§ WRITTEN REQUEST:
Which lines of the listing contain the string "kern"? Locate and copy each of them, treating uppercase and lowercase letters as distinct.

§ INPUT ROWS:
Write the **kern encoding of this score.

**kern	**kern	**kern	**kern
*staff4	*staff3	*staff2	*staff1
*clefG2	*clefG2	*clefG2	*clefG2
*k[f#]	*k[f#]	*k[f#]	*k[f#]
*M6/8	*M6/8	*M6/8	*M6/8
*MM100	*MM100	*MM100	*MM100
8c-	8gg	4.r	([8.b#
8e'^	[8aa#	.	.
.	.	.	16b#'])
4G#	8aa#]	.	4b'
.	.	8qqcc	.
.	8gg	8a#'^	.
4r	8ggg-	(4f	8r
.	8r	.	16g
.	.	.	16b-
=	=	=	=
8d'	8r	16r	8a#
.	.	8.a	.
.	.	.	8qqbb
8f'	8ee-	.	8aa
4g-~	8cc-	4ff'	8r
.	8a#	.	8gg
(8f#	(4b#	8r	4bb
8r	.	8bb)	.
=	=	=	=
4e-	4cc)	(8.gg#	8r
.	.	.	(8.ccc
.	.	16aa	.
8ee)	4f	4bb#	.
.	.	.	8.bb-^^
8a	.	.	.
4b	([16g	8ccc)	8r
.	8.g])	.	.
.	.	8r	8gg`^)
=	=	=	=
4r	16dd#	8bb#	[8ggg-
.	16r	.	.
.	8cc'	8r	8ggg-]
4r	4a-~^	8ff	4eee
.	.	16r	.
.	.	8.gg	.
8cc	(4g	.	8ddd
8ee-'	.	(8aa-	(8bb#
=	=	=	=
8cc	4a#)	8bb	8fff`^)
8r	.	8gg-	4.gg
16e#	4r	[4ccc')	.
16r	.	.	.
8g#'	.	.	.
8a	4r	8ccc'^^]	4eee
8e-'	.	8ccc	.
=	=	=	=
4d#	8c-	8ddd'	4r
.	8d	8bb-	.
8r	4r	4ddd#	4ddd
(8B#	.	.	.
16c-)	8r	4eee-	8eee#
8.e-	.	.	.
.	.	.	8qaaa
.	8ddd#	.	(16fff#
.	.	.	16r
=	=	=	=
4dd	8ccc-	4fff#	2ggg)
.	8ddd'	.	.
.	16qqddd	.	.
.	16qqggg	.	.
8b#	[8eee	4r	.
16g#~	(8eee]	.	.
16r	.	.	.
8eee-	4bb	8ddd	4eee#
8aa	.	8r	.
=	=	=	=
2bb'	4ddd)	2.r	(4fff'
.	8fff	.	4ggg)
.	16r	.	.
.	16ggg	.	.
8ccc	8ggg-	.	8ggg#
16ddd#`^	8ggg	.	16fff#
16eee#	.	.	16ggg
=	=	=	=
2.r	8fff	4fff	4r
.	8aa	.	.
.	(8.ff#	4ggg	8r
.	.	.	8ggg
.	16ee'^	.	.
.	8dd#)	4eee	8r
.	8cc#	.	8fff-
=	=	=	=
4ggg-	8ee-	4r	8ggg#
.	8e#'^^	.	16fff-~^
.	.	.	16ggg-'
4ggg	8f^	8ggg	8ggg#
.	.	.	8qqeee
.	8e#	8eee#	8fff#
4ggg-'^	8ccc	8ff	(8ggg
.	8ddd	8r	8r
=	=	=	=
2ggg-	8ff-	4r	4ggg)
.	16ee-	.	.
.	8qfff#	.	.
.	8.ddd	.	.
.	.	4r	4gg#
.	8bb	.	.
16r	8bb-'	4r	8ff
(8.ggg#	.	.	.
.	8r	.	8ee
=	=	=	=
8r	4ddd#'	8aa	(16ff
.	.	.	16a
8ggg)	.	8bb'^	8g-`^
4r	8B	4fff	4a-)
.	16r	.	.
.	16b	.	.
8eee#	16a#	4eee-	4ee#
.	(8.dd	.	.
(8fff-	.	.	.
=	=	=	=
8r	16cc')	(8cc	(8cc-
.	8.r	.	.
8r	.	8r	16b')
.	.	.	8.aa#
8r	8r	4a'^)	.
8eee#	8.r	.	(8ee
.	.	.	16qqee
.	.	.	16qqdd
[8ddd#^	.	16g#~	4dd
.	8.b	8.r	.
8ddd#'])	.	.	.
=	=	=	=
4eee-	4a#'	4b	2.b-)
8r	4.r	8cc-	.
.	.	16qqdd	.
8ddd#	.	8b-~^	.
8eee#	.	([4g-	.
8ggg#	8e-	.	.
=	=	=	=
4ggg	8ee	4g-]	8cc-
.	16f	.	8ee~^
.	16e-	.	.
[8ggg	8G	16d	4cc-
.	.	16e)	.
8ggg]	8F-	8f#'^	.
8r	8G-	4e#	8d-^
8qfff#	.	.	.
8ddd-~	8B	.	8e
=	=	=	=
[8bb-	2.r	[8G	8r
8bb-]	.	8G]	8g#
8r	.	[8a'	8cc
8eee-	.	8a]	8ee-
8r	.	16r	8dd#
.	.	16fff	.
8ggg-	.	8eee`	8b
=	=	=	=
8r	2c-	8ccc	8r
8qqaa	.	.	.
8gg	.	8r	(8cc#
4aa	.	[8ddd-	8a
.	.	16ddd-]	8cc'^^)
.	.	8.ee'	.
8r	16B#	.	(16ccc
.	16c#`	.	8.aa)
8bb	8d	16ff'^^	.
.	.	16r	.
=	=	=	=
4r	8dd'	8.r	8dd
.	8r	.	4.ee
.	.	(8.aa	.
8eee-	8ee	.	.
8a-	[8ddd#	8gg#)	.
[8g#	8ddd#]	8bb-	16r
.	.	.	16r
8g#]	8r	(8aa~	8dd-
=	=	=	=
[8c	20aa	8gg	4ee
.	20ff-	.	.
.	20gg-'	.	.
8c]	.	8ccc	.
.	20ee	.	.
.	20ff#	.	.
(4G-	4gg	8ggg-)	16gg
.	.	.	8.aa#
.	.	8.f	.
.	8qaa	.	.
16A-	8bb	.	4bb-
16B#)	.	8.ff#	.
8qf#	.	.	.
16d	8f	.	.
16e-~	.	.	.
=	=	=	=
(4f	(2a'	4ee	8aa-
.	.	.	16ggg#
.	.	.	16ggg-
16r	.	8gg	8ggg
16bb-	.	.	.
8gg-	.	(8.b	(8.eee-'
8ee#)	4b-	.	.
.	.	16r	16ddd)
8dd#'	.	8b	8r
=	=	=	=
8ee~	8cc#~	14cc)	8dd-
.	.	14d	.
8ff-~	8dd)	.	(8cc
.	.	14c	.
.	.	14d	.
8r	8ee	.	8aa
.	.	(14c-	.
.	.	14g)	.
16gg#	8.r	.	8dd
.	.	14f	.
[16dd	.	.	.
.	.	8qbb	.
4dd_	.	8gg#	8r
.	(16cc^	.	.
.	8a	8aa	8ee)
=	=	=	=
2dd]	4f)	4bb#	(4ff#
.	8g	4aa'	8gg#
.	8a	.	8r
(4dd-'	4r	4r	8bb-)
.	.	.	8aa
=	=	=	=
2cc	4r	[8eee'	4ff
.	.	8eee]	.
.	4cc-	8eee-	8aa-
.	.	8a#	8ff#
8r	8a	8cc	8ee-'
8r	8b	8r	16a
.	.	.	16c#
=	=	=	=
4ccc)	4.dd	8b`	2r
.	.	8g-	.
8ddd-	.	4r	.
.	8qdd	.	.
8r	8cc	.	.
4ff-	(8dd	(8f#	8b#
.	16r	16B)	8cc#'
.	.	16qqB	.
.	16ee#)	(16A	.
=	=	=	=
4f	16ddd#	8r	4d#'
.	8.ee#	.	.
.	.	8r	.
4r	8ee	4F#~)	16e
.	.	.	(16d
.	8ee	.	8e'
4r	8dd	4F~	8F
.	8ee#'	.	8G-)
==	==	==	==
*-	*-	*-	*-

§ COMPLETE RESPONSE:
Write the **kern encoding of this score.
**kern	**kern	**kern	**kern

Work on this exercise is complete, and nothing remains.